- [Requirement]
Could you restate exactly the lines that begin at the line with "D103: diode 1N4004" and end at the final line of the data?

━━━━━━━━

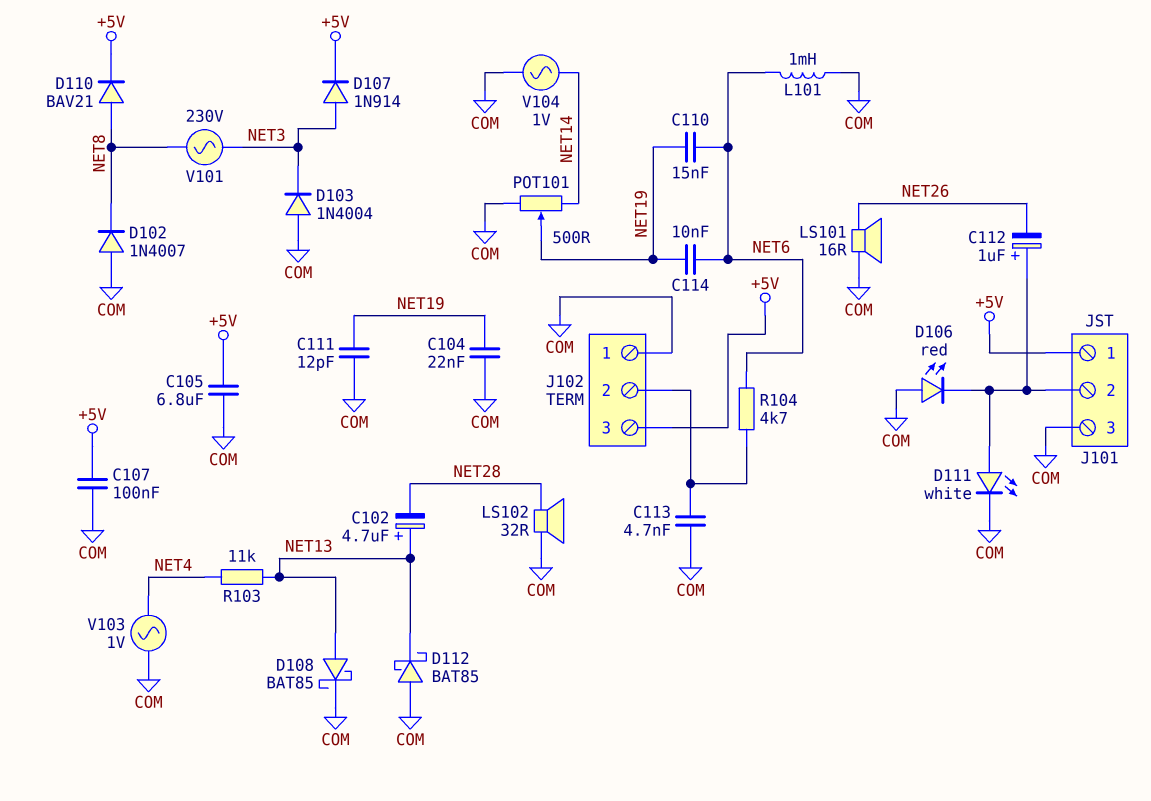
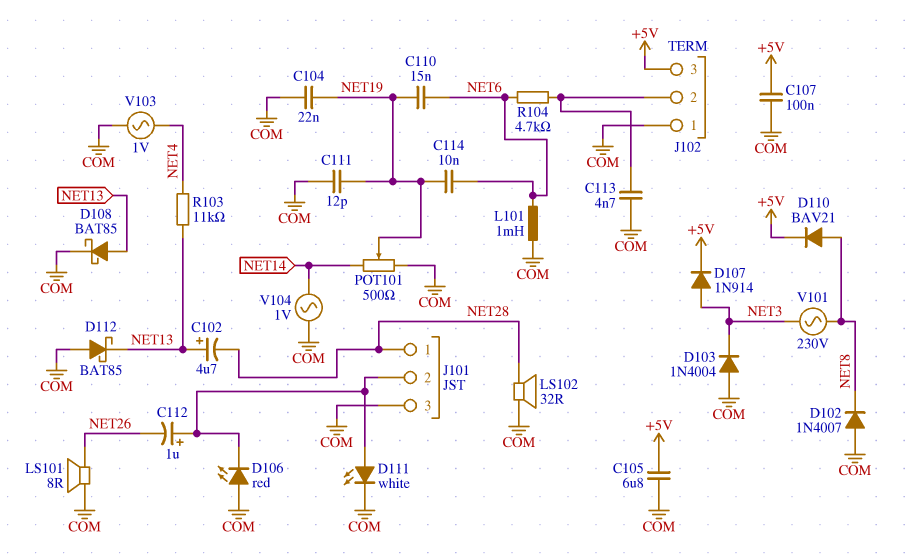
J101 pin 1: +5V -> NET28
LS101: speaker 16R (COM, NET26) -> speaker 8R (COM, NET26)

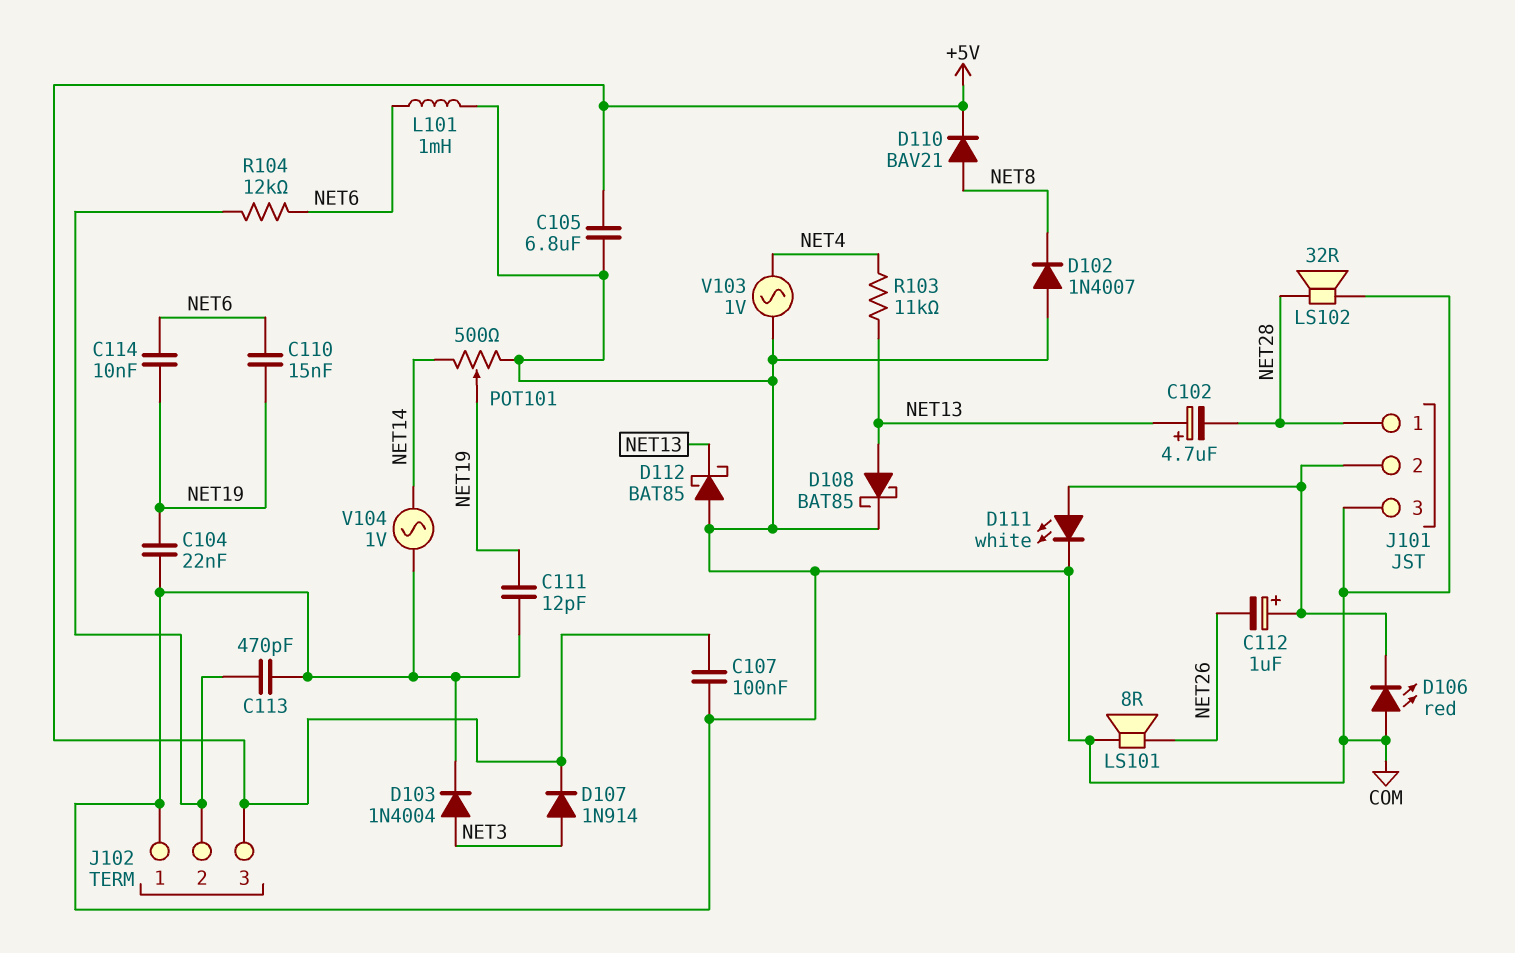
C113: 4.7nF (COM, J102/2) -> 470pF (COM, J102/2)
D103: diode 1N4004 (A COM, K NET3) -> diode 1N4004 (A NET3, K COM)
R104: 4.7k (J102/2, NET6) -> 12k (J102/2, NET6)
V101: AC 230V (NET3, NET8) -> none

━━━━━━━━

- [Reply]
D103: diode 1N4004 (A COM, K NET3) -> diode 1N4004 (A NET3, K COM)
R104: 4.7k (J102/2, NET6) -> 12k (J102/2, NET6)
V101: AC 230V (NET3, NET8) -> none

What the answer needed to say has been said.